▸ About this task:
In the material below, the required lines run from the one containing "(451, 328) = (735, 353): brown" through the one containing "(787, 272) = (904, 741): orange". Copy those lines exactly, ends included, and nothing else.

(Records for processing begins)

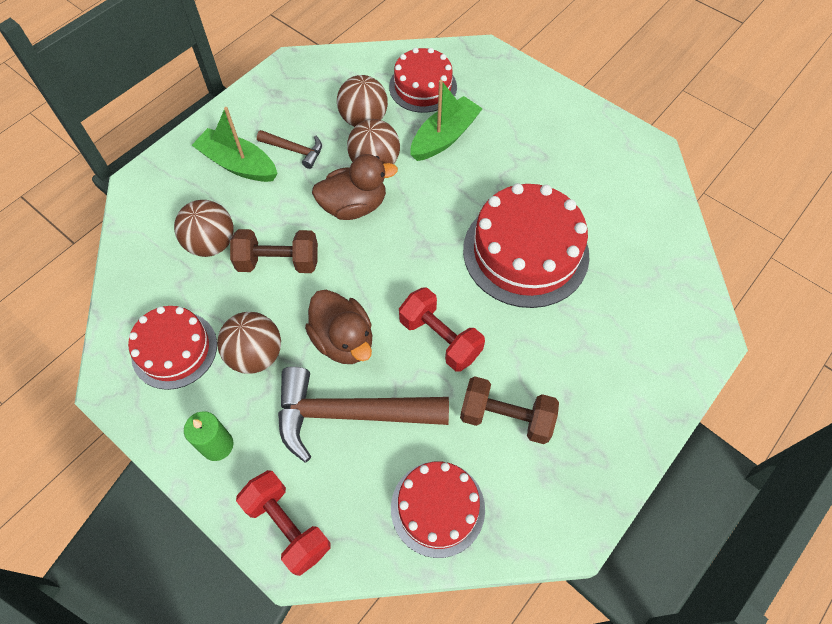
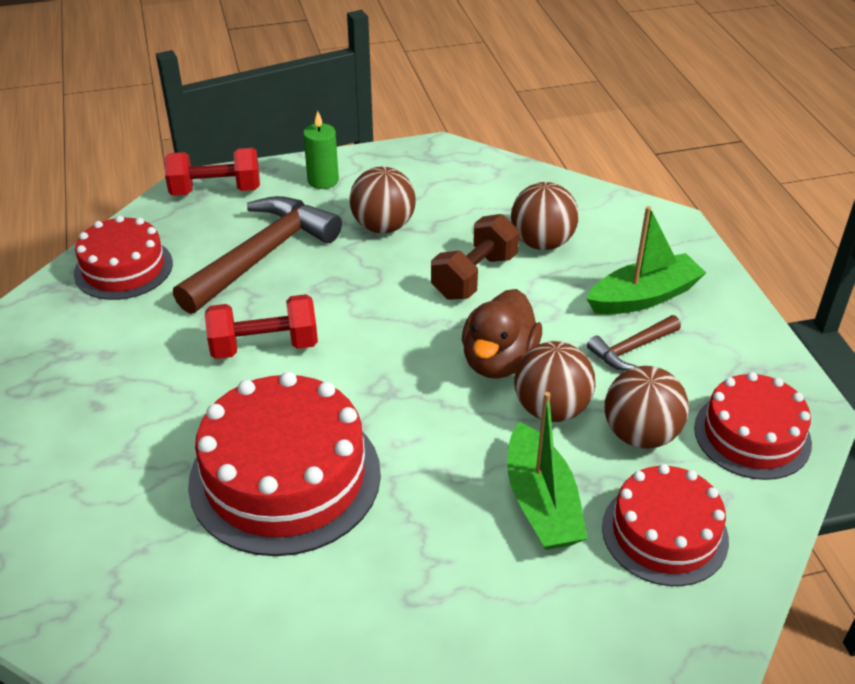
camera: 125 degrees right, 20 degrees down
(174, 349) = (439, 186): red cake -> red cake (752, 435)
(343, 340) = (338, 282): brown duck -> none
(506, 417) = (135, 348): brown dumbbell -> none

(Records for processing ends)
(Records for processing begins)

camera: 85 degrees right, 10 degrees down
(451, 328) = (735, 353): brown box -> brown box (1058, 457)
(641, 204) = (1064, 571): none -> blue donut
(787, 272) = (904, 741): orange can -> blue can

(Records for processing ends)

▸ Solution:
(451, 328) = (735, 353): brown box -> brown box (1058, 457)
(641, 204) = (1064, 571): none -> blue donut
(787, 272) = (904, 741): orange can -> blue can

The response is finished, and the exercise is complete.